Task details:
Write out the following listing's lines from the one with "J103 pin 1: NET10 -> NET8" to the one with "TH1: 22k (0V, U4/P1.1) -> none", exactly, with both included and no others.

Task input:

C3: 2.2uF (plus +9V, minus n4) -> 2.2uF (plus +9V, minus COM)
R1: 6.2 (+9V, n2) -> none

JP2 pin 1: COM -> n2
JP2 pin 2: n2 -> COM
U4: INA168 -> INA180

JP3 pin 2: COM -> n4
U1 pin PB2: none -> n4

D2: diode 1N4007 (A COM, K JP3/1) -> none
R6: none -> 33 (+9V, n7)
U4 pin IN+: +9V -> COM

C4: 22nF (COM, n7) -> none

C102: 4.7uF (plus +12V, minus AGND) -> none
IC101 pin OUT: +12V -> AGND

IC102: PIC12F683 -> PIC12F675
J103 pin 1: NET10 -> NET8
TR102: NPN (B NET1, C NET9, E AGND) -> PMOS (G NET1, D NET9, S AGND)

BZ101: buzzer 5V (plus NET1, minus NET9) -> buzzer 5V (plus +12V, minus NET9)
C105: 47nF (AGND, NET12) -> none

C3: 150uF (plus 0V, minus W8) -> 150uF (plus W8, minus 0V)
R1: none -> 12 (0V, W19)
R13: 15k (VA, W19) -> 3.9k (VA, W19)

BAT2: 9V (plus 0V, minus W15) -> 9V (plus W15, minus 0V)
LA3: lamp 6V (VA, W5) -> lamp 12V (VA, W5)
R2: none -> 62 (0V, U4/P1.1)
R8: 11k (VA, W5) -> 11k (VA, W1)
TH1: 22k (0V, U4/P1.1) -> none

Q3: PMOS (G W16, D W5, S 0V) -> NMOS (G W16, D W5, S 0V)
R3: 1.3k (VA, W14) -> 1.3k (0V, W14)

Solution to the exercise:
J103 pin 1: NET10 -> NET8
TR102: NPN (B NET1, C NET9, E AGND) -> PMOS (G NET1, D NET9, S AGND)

BZ101: buzzer 5V (plus NET1, minus NET9) -> buzzer 5V (plus +12V, minus NET9)
C105: 47nF (AGND, NET12) -> none

C3: 150uF (plus 0V, minus W8) -> 150uF (plus W8, minus 0V)
R1: none -> 12 (0V, W19)
R13: 15k (VA, W19) -> 3.9k (VA, W19)

BAT2: 9V (plus 0V, minus W15) -> 9V (plus W15, minus 0V)
LA3: lamp 6V (VA, W5) -> lamp 12V (VA, W5)
R2: none -> 62 (0V, U4/P1.1)
R8: 11k (VA, W5) -> 11k (VA, W1)
TH1: 22k (0V, U4/P1.1) -> none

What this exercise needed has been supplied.